▶ ABOUT THIS TASK: From the entries below, say how many lines carry the word "purple", and give nothing but the number.

▶ DATA SHOWN:

——

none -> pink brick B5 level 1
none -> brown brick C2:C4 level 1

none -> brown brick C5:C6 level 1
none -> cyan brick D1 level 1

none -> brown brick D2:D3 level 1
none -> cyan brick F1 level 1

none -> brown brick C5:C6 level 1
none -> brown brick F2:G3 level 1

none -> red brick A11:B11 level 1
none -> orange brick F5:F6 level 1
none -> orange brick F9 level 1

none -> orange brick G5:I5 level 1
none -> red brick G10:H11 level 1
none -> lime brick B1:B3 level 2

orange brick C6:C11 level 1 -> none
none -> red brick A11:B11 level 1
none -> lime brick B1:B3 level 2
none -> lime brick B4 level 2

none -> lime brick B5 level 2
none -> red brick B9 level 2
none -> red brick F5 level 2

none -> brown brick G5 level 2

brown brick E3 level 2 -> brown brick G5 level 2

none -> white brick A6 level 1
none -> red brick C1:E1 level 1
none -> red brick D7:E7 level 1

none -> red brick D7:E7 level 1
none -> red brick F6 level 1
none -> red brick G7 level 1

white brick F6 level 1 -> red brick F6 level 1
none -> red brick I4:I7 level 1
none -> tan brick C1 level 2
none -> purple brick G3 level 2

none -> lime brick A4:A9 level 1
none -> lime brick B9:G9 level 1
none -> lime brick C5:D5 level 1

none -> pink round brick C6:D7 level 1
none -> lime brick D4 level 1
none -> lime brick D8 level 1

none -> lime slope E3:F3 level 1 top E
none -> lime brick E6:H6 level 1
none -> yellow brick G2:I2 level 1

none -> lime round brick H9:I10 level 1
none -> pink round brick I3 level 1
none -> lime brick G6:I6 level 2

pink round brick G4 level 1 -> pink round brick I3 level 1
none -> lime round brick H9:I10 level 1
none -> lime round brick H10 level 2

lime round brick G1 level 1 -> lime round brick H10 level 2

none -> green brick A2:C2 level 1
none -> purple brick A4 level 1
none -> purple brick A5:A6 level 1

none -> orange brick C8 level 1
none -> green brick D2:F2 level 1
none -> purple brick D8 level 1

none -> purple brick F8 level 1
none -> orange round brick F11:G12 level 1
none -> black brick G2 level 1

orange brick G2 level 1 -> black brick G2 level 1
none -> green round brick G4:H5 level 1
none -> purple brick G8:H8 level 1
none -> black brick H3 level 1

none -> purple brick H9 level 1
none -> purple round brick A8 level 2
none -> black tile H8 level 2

——

▶ RESULT FOR THIS EXERCISE: 8